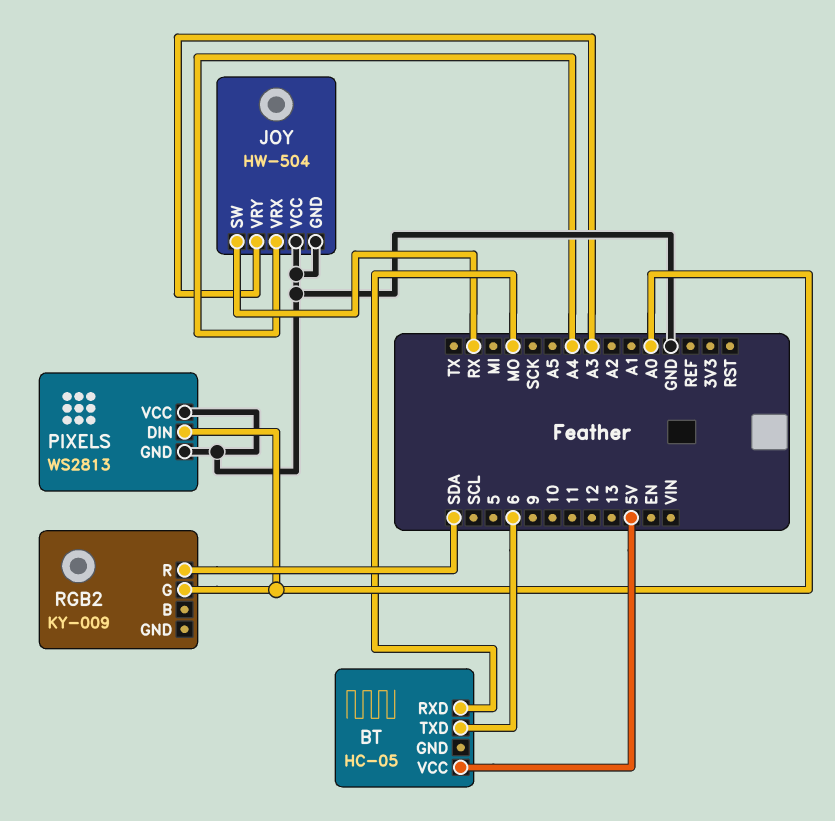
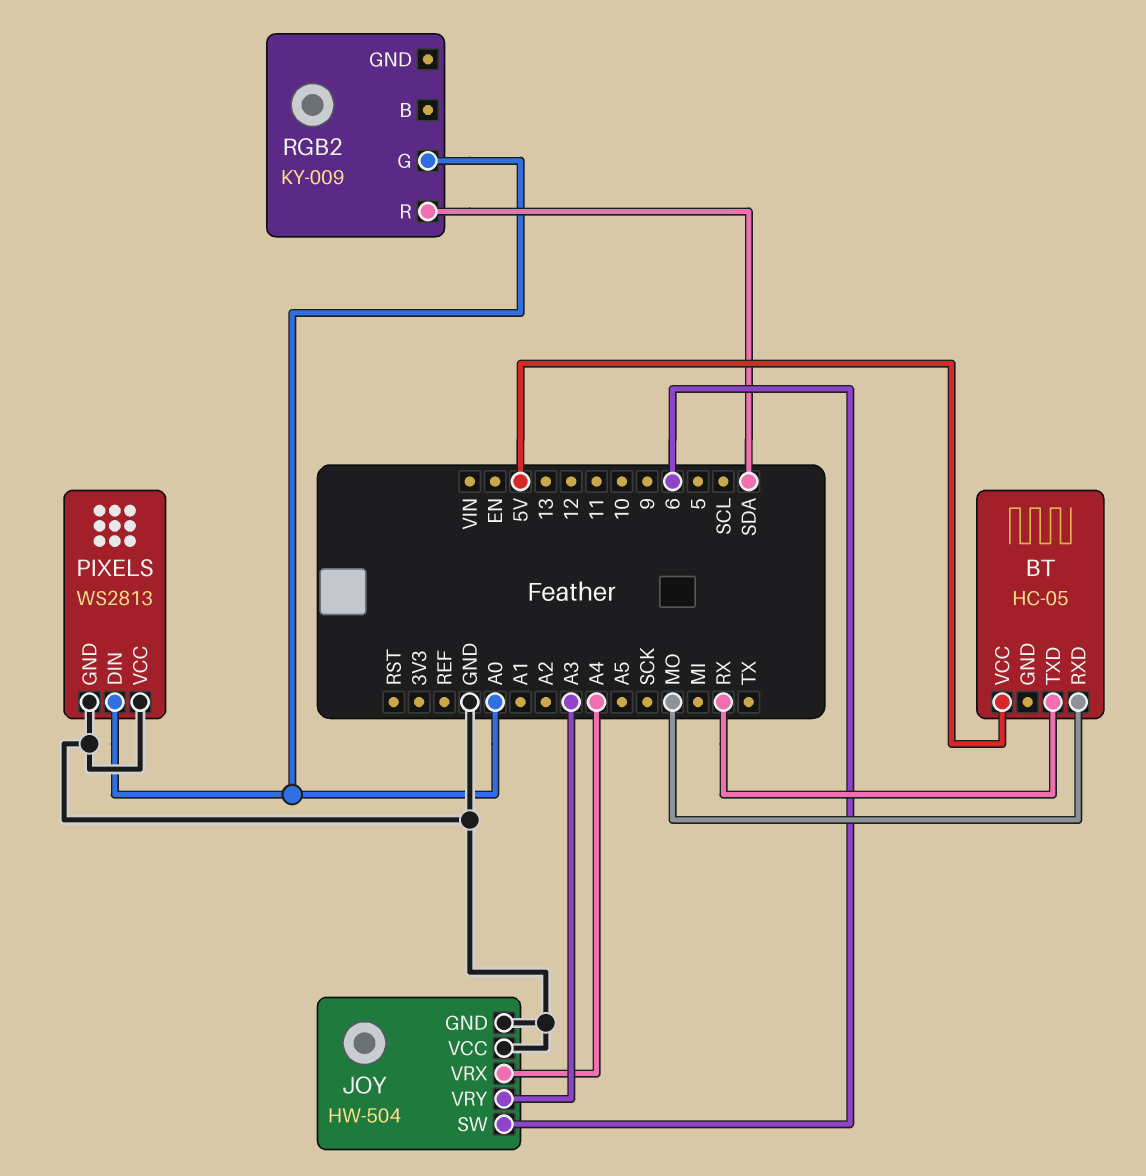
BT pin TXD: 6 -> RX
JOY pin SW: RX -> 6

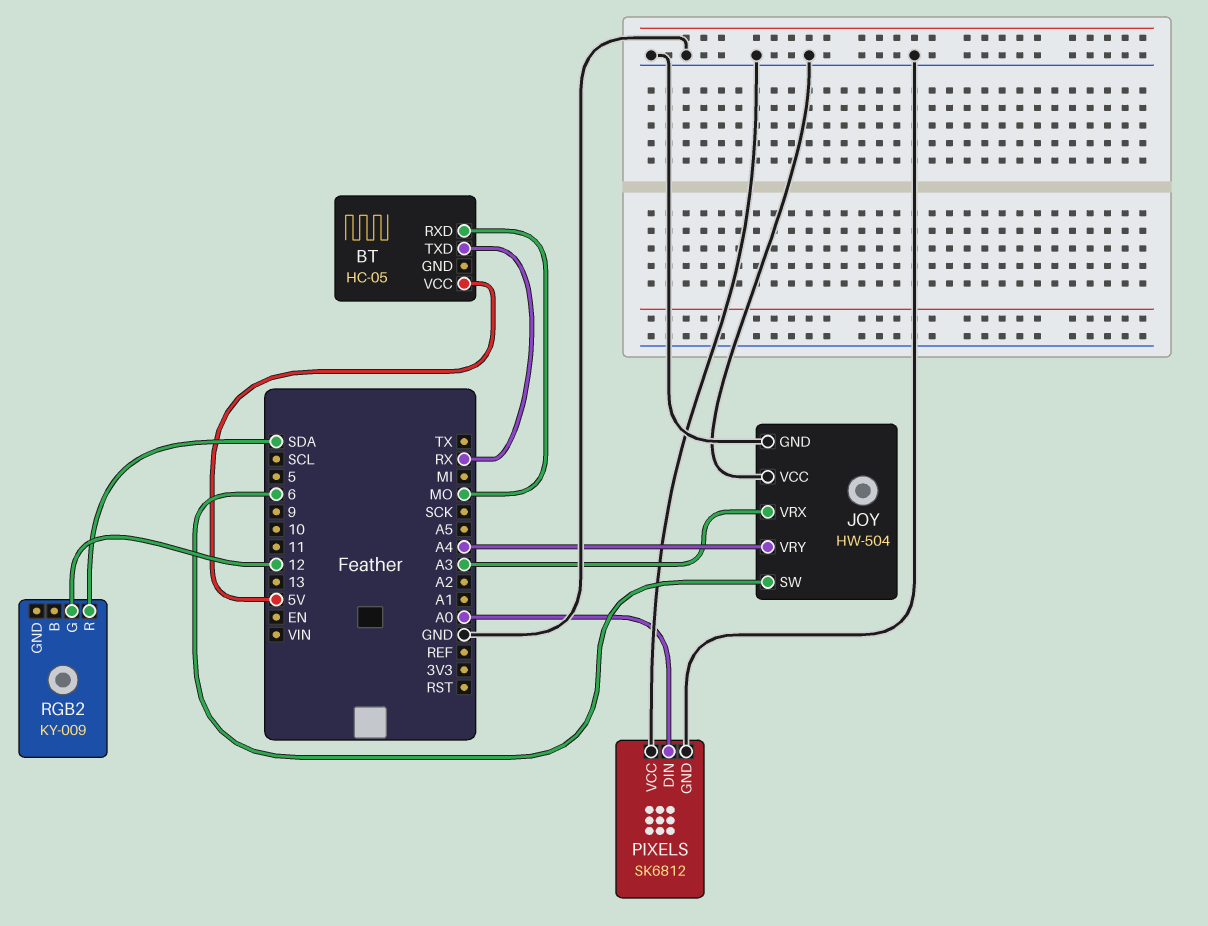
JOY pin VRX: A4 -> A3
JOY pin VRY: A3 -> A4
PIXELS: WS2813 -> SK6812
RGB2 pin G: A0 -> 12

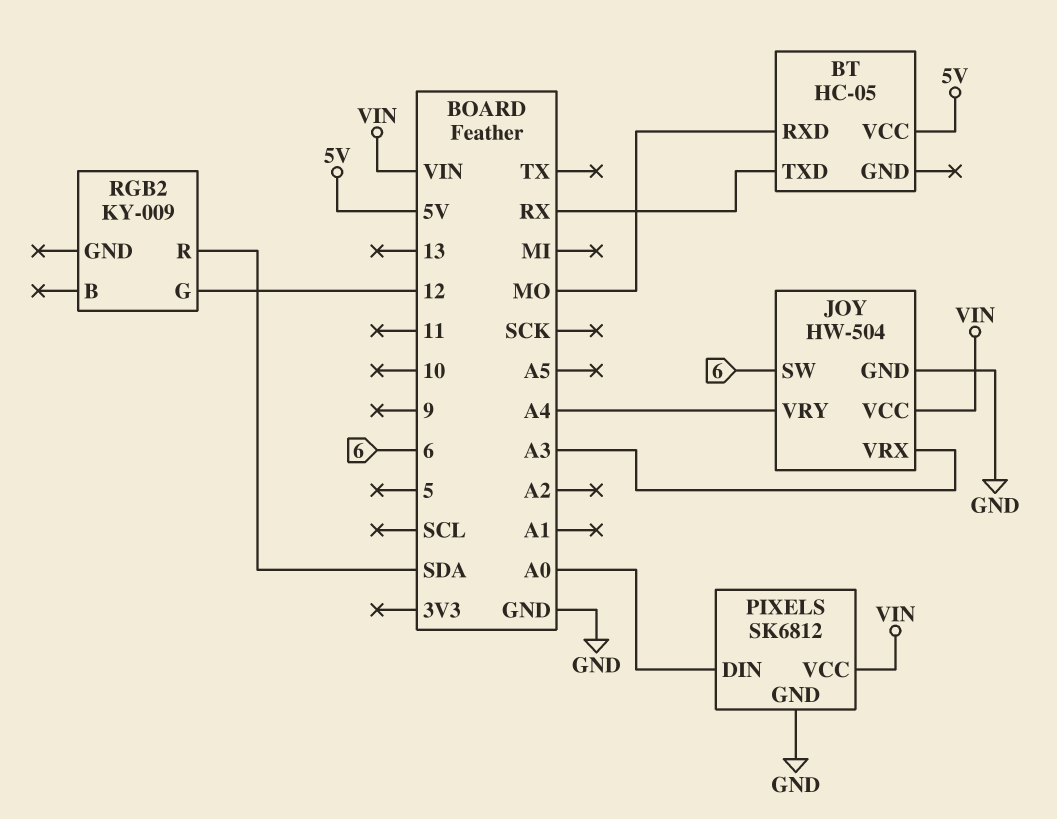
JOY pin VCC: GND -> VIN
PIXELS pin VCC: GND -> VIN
= = = = =
Your assignment: The entire listing above is to be copied exactly, with all pictures omitted.

Written reply:
BT pin TXD: 6 -> RX
JOY pin SW: RX -> 6

JOY pin VRX: A4 -> A3
JOY pin VRY: A3 -> A4
PIXELS: WS2813 -> SK6812
RGB2 pin G: A0 -> 12

JOY pin VCC: GND -> VIN
PIXELS pin VCC: GND -> VIN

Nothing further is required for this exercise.